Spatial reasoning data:
----------------------------------------

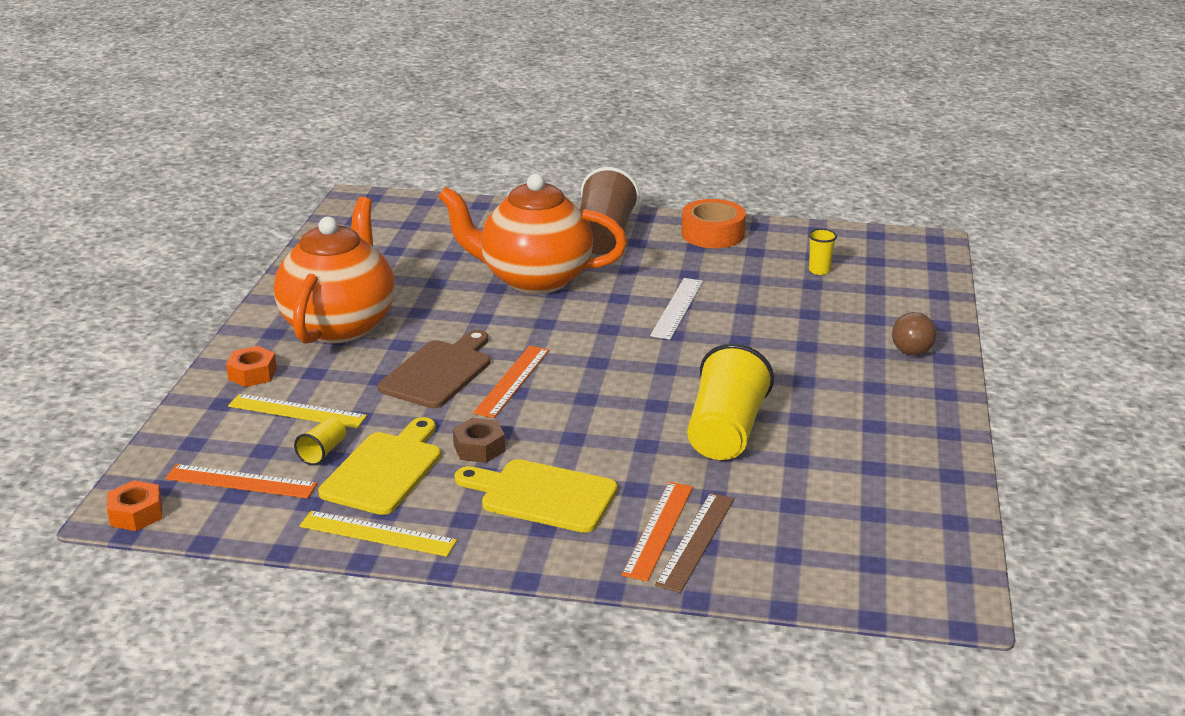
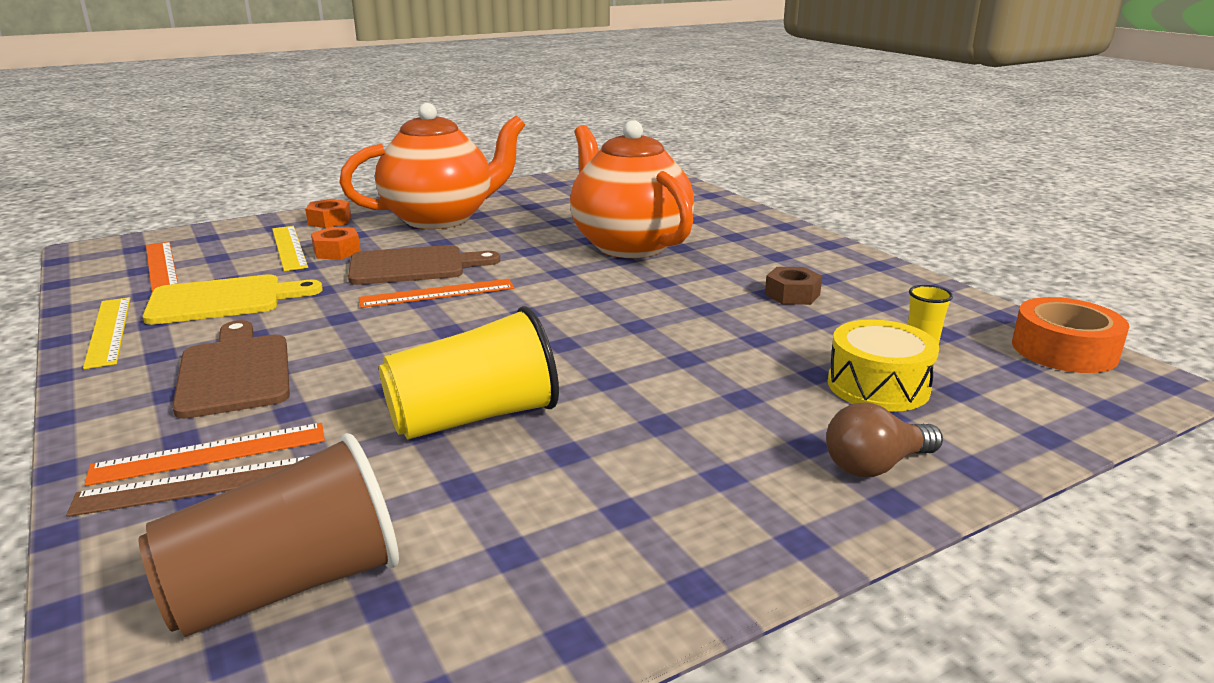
camera: 50 degrees right, 5 degrees down
(136, 514) = (88, 254): orange nut -> orange nut (337, 251)
(323, 452) = (233, 273): yellow cup -> none
(479, 448) = (299, 319): brown nut -> brown nut (792, 295)
(542, 495) = (235, 372): yellow cutting board -> brown cutting board
(604, 236) = (757, 242): brown cup -> brown cup (287, 587)
(677, 308) = (691, 309): white ruler -> none
(712, 234) = (867, 276): orange tape -> orange tape (1064, 350)
(844, 305) = (878, 386): none -> yellow drum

----------------------------------------

WHAT YOU HAVE TO DO =>
The answer consists of the line holding "(712, 234) = (867, 276): orange" and every line after it up to the end of the records, word for word.

EXPECTED ANSWER =>
(712, 234) = (867, 276): orange tape -> orange tape (1064, 350)
(844, 305) = (878, 386): none -> yellow drum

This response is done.